STORED DATA.

▬▬▬▬▬▬

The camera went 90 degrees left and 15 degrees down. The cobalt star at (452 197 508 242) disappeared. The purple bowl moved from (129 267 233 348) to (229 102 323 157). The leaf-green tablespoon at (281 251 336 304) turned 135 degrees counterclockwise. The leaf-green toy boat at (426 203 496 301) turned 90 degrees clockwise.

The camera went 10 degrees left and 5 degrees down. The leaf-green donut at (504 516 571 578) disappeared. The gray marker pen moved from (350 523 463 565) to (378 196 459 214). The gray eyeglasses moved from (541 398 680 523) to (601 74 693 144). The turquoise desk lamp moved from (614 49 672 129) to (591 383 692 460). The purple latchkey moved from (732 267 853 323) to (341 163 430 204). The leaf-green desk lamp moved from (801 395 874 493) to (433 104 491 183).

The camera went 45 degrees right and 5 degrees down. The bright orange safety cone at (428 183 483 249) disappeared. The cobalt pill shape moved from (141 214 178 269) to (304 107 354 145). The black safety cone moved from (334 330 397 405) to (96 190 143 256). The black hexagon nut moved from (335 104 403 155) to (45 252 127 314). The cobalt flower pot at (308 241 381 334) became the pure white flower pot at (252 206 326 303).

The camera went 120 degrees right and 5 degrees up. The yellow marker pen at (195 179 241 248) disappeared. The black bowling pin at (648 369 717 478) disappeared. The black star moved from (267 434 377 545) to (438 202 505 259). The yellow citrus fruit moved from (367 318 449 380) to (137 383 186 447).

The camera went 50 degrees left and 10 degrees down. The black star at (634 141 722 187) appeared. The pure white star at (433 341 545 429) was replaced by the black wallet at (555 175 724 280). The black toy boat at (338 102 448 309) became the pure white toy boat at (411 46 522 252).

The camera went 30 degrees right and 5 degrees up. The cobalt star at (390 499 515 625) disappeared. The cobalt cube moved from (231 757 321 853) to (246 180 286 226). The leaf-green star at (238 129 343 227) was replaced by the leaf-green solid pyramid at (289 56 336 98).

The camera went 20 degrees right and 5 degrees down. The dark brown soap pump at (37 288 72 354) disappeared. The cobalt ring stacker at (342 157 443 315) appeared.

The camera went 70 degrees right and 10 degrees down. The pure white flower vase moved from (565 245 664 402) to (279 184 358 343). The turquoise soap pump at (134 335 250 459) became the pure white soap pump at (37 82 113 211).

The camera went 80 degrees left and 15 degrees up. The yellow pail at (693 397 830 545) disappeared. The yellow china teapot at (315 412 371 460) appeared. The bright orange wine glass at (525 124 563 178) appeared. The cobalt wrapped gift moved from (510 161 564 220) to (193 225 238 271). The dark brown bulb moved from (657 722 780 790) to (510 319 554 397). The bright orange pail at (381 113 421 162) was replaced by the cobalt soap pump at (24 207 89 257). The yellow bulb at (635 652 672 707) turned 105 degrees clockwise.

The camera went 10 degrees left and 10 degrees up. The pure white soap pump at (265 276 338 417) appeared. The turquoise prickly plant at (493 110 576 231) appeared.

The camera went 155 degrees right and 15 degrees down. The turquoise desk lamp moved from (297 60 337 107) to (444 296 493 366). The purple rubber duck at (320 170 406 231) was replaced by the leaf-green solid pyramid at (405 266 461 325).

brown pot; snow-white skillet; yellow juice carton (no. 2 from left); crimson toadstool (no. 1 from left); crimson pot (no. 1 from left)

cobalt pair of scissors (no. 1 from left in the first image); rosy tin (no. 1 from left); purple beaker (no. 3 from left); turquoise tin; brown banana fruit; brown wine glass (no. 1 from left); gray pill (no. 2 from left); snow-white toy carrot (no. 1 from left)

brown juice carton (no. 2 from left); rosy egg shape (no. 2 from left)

▬▬▬▬▬▬

What you give back should match the entries above exactly.

The camera went 90 degrees left and 15 degrees down. The cobalt star at (452 197 508 242) disappeared. The purple bowl moved from (129 267 233 348) to (229 102 323 157). The leaf-green tablespoon at (281 251 336 304) turned 135 degrees counterclockwise. The leaf-green toy boat at (426 203 496 301) turned 90 degrees clockwise.

The camera went 10 degrees left and 5 degrees down. The leaf-green donut at (504 516 571 578) disappeared. The gray marker pen moved from (350 523 463 565) to (378 196 459 214). The gray eyeglasses moved from (541 398 680 523) to (601 74 693 144). The turquoise desk lamp moved from (614 49 672 129) to (591 383 692 460). The purple latchkey moved from (732 267 853 323) to (341 163 430 204). The leaf-green desk lamp moved from (801 395 874 493) to (433 104 491 183).

The camera went 45 degrees right and 5 degrees down. The bright orange safety cone at (428 183 483 249) disappeared. The cobalt pill shape moved from (141 214 178 269) to (304 107 354 145). The black safety cone moved from (334 330 397 405) to (96 190 143 256). The black hexagon nut moved from (335 104 403 155) to (45 252 127 314). The cobalt flower pot at (308 241 381 334) became the pure white flower pot at (252 206 326 303).

The camera went 120 degrees right and 5 degrees up. The yellow marker pen at (195 179 241 248) disappeared. The black bowling pin at (648 369 717 478) disappeared. The black star moved from (267 434 377 545) to (438 202 505 259). The yellow citrus fruit moved from (367 318 449 380) to (137 383 186 447).

The camera went 50 degrees left and 10 degrees down. The black star at (634 141 722 187) appeared. The pure white star at (433 341 545 429) was replaced by the black wallet at (555 175 724 280). The black toy boat at (338 102 448 309) became the pure white toy boat at (411 46 522 252).

The camera went 30 degrees right and 5 degrees up. The cobalt star at (390 499 515 625) disappeared. The cobalt cube moved from (231 757 321 853) to (246 180 286 226). The leaf-green star at (238 129 343 227) was replaced by the leaf-green solid pyramid at (289 56 336 98).

The camera went 20 degrees right and 5 degrees down. The dark brown soap pump at (37 288 72 354) disappeared. The cobalt ring stacker at (342 157 443 315) appeared.

The camera went 70 degrees right and 10 degrees down. The pure white flower vase moved from (565 245 664 402) to (279 184 358 343). The turquoise soap pump at (134 335 250 459) became the pure white soap pump at (37 82 113 211).

The camera went 80 degrees left and 15 degrees up. The yellow pail at (693 397 830 545) disappeared. The yellow china teapot at (315 412 371 460) appeared. The bright orange wine glass at (525 124 563 178) appeared. The cobalt wrapped gift moved from (510 161 564 220) to (193 225 238 271). The dark brown bulb moved from (657 722 780 790) to (510 319 554 397). The bright orange pail at (381 113 421 162) was replaced by the cobalt soap pump at (24 207 89 257). The yellow bulb at (635 652 672 707) turned 105 degrees clockwise.

The camera went 10 degrees left and 10 degrees up. The pure white soap pump at (265 276 338 417) appeared. The turquoise prickly plant at (493 110 576 231) appeared.

The camera went 155 degrees right and 15 degrees down. The turquoise desk lamp moved from (297 60 337 107) to (444 296 493 366). The purple rubber duck at (320 170 406 231) was replaced by the leaf-green solid pyramid at (405 266 461 325).

brown pot; snow-white skillet; yellow juice carton (no. 2 from left); crimson toadstool (no. 1 from left); crimson pot (no. 1 from left)

cobalt pair of scissors (no. 1 from left in the first image); rosy tin (no. 1 from left); purple beaker (no. 3 from left); turquoise tin; brown banana fruit; brown wine glass (no. 1 from left); gray pill (no. 2 from left); snow-white toy carrot (no. 1 from left)

brown juice carton (no. 2 from left); rosy egg shape (no. 2 from left)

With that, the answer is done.